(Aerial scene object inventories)
▽

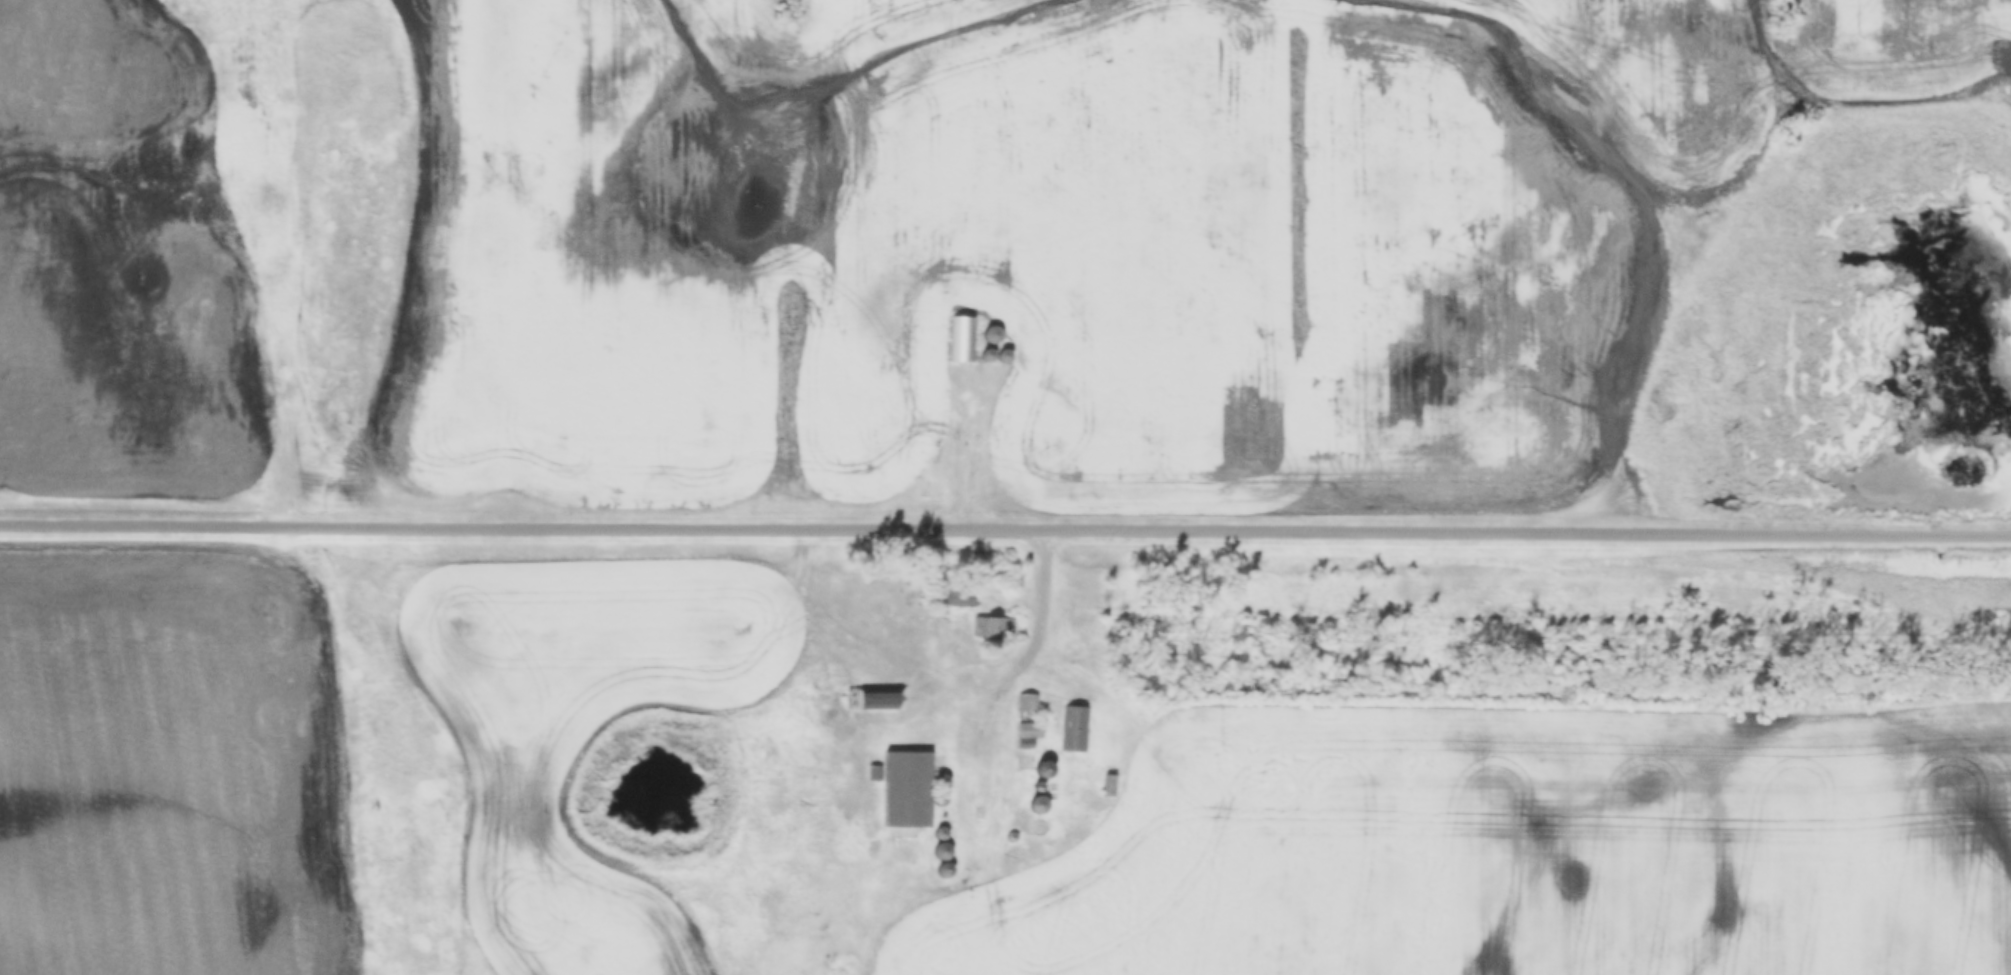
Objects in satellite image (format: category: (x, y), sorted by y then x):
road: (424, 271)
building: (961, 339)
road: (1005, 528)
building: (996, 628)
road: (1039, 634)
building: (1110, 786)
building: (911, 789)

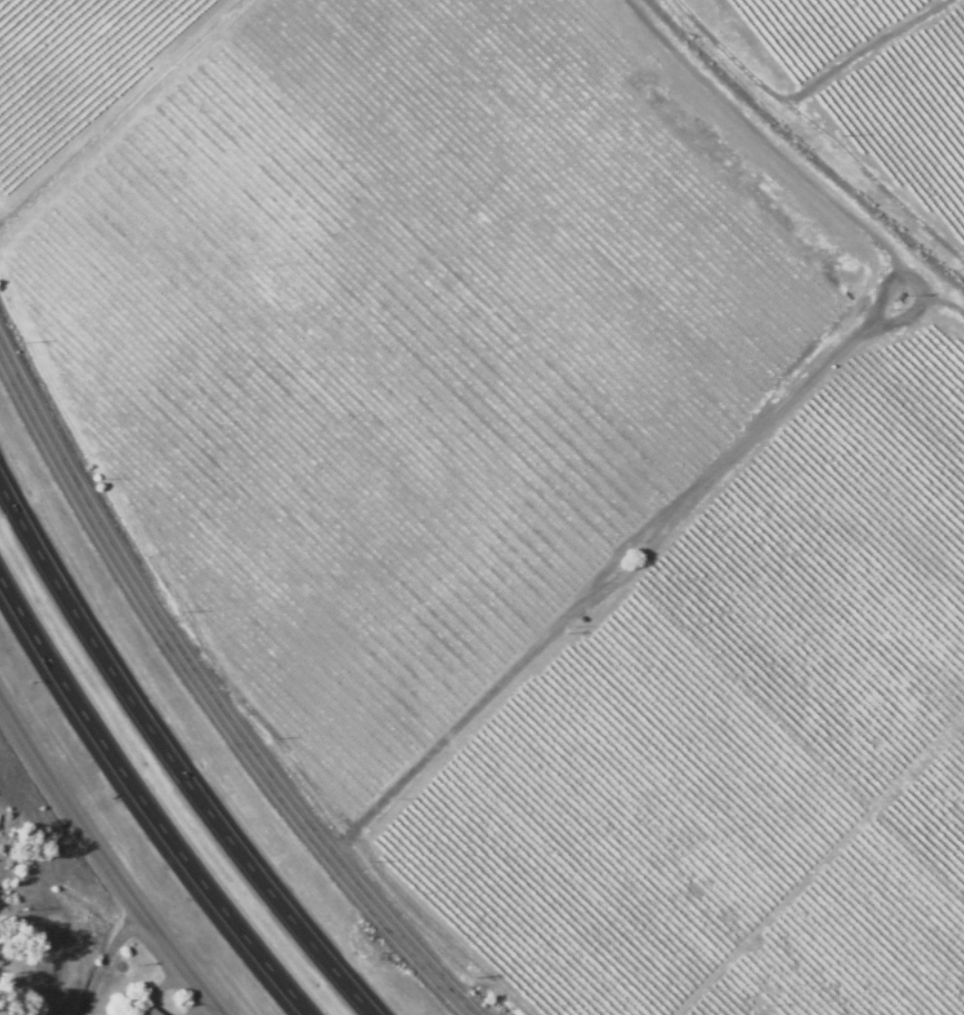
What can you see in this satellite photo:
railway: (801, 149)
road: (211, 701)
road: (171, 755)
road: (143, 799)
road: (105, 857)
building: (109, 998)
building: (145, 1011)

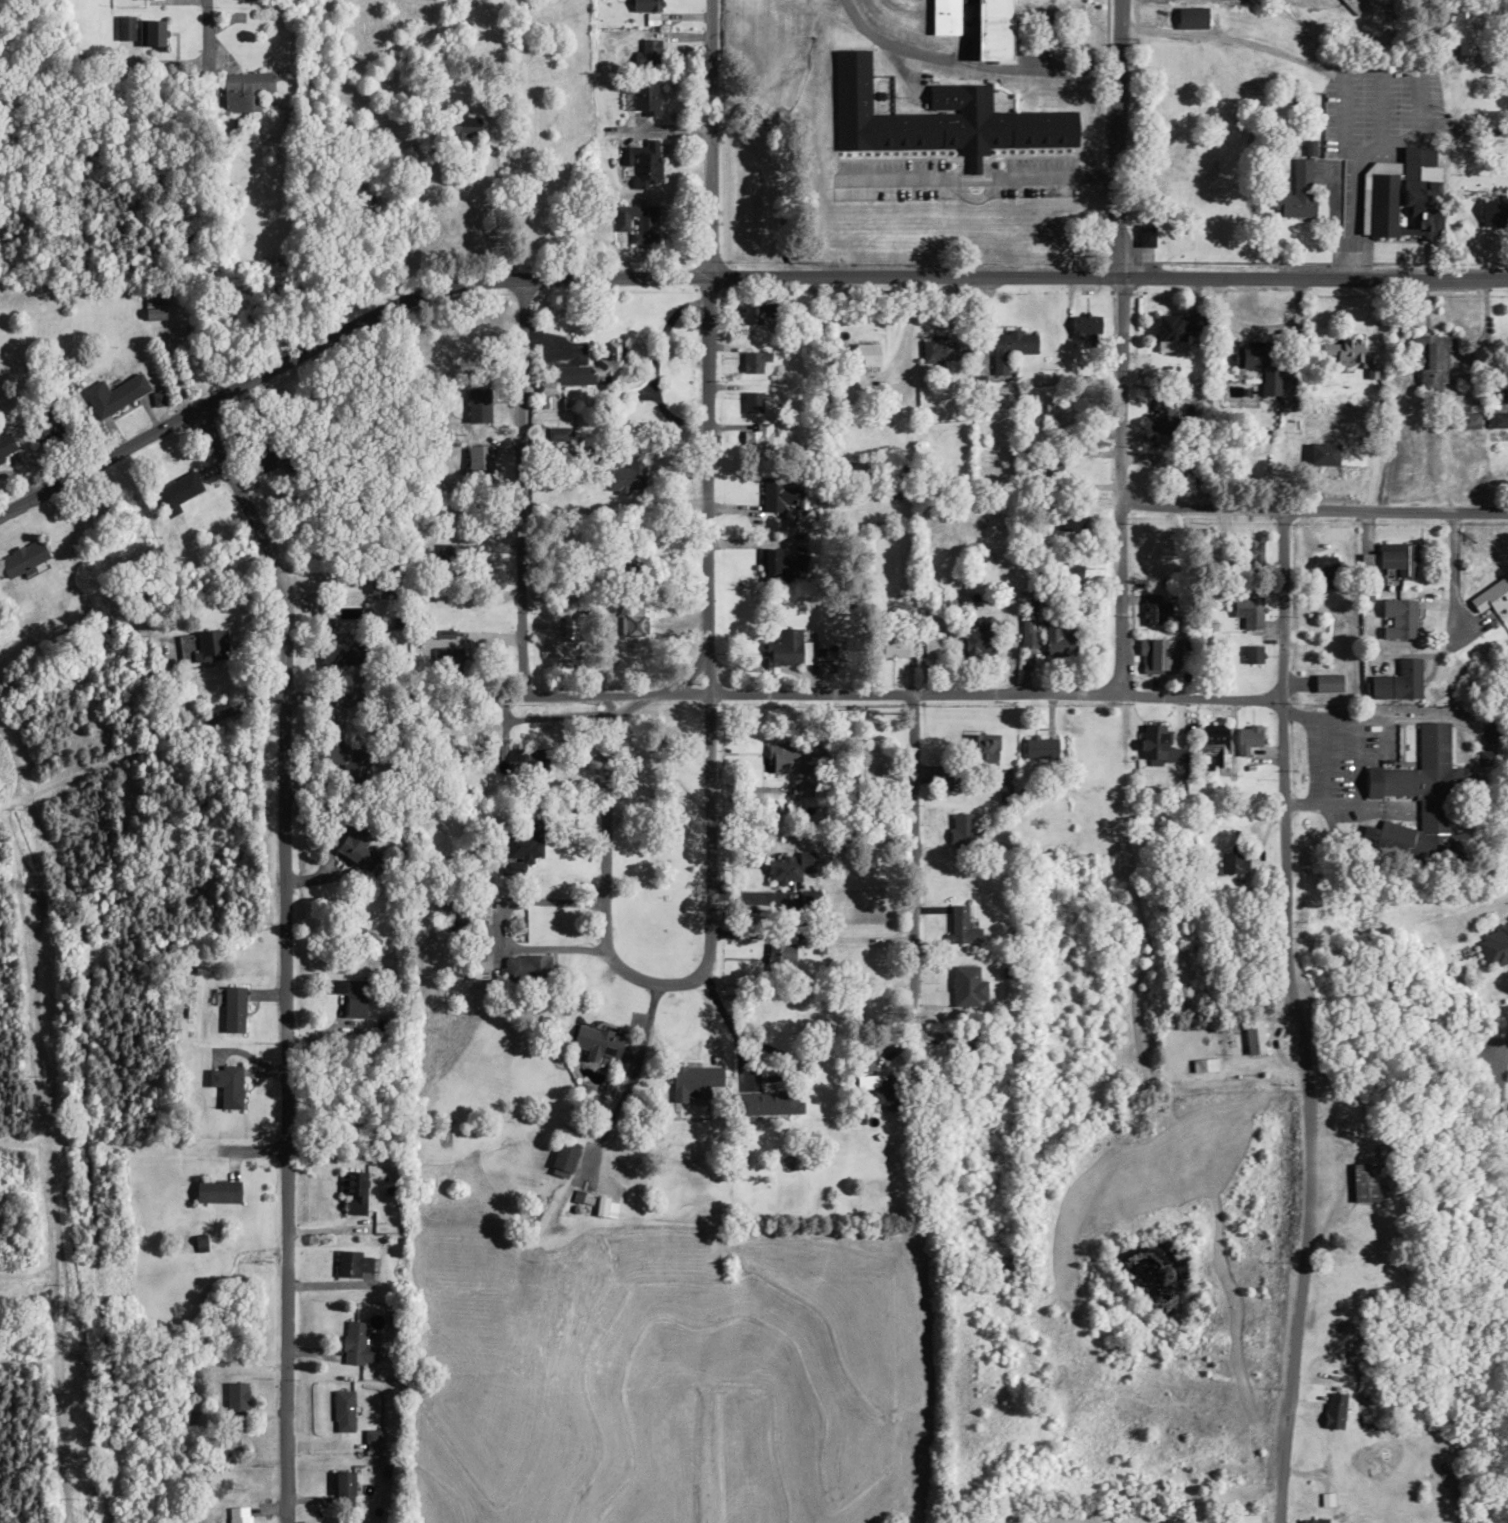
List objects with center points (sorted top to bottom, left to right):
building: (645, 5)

△

(DIRECTIONS):
Every line of the records above should be reproduced exactly, with no pictures included.

(TASK RESPONSE):
Objects in satellite image (format: category: (x, y), sorted by y then x):
road: (424, 271)
building: (961, 339)
road: (1005, 528)
building: (996, 628)
road: (1039, 634)
building: (1110, 786)
building: (911, 789)

What can you see in this satellite photo:
railway: (801, 149)
road: (211, 701)
road: (171, 755)
road: (143, 799)
road: (105, 857)
building: (109, 998)
building: (145, 1011)

List objects with center points (sorted top to bottom, left to right):
building: (645, 5)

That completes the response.